- Aim of the task
Print out each entry below in full, exactly as given, excluding pictures.

- Supplied data
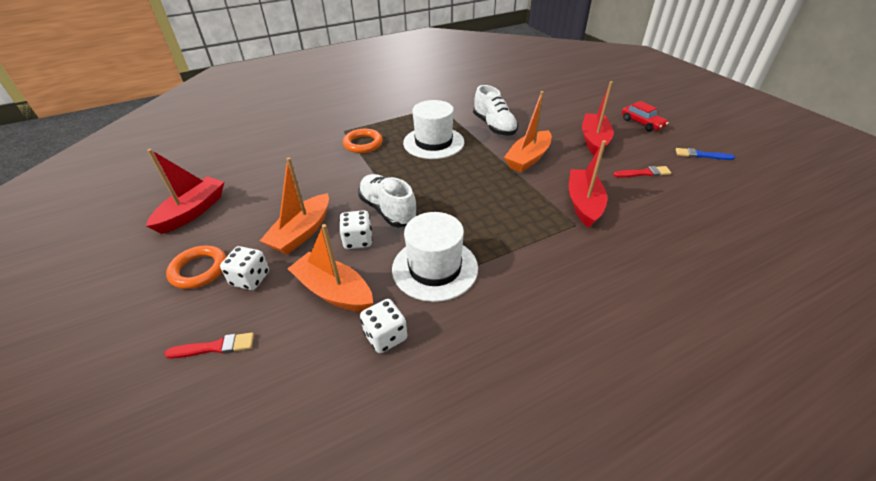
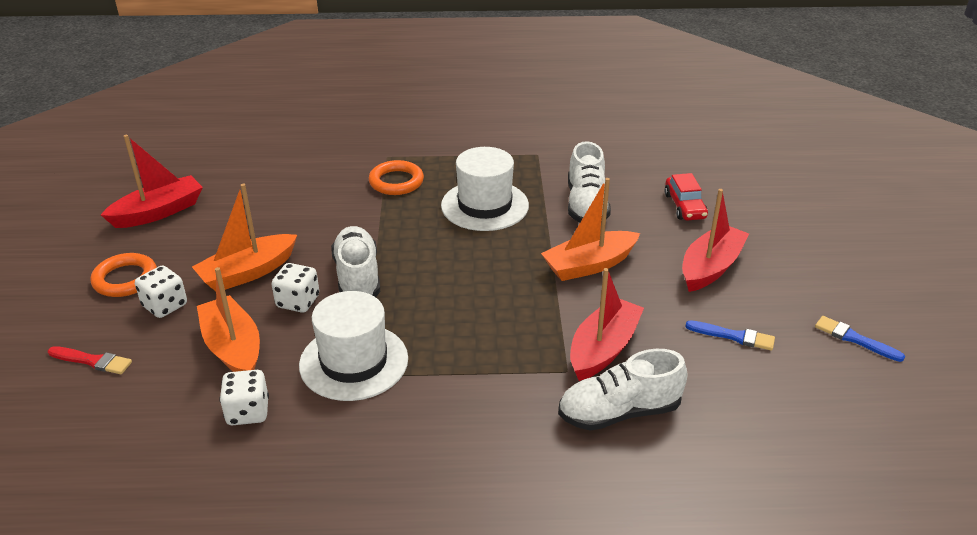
camera: 25 degrees right, 5 degrees down
red brush [613,166,672,178] -> blue brush [685,321,775,351]
red car [622,101,669,132] -> red car moved to [665,173,708,221]
none -> white shoe [558,349,688,431]

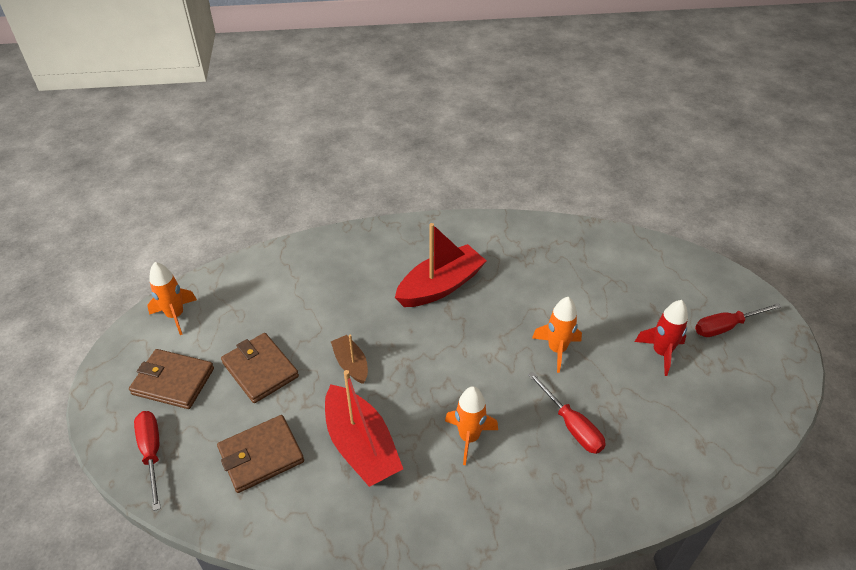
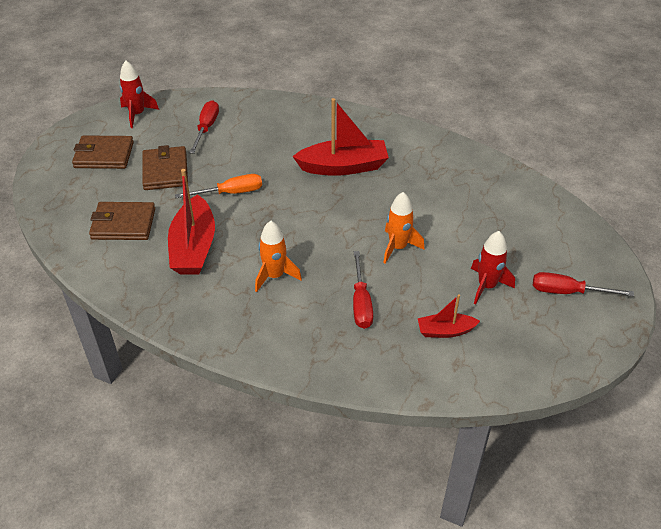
camera: 30 degrees right, 0 degrees up
brown wallet [129,349,214,409] -> brown wallet turned 45 degrees counterclockwise [72,135,134,169]
red screwdriver [134,411,161,511] -> red screwdriver moved to [189,101,219,154]
orange rocket [147,262,197,335] -> red rocket [120,60,159,128]
brown boat [331,334,368,384] -> orange screwdriver [175,174,262,198]
none -> red boat [418,294,480,338]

- Solution to this problem
camera: 25 degrees right, 5 degrees down
red brush [613,166,672,178] -> blue brush [685,321,775,351]
red car [622,101,669,132] -> red car moved to [665,173,708,221]
none -> white shoe [558,349,688,431]

camera: 30 degrees right, 0 degrees up
brown wallet [129,349,214,409] -> brown wallet turned 45 degrees counterclockwise [72,135,134,169]
red screwdriver [134,411,161,511] -> red screwdriver moved to [189,101,219,154]
orange rocket [147,262,197,335] -> red rocket [120,60,159,128]
brown boat [331,334,368,384] -> orange screwdriver [175,174,262,198]
none -> red boat [418,294,480,338]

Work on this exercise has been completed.